Image sets with object changes

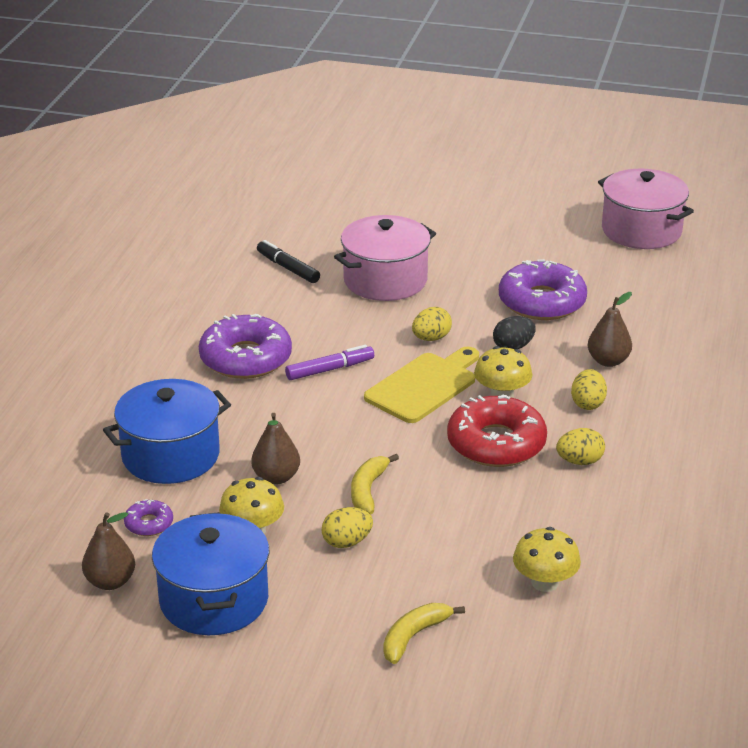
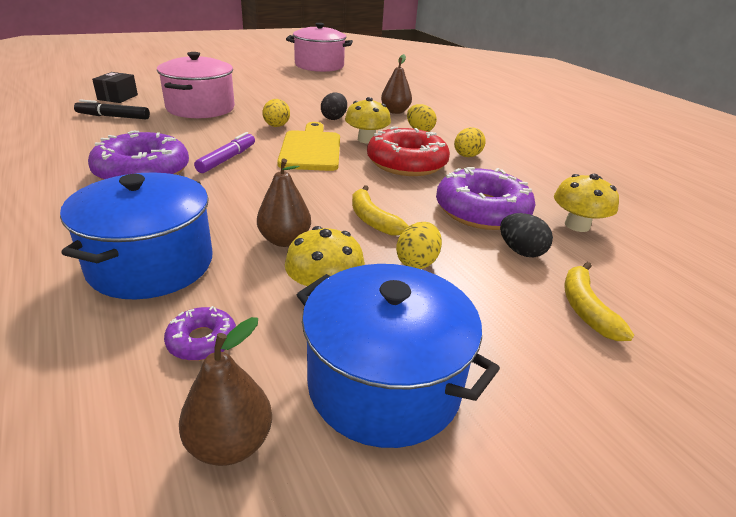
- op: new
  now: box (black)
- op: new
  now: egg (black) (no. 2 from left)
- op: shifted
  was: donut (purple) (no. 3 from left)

WHAT IS NEEDED — In your copy, reproduce the data above exactly and skip every picture.

RESULT FOR THIS EXERCISE —
- op: new
  now: box (black)
- op: new
  now: egg (black) (no. 2 from left)
- op: shifted
  was: donut (purple) (no. 3 from left)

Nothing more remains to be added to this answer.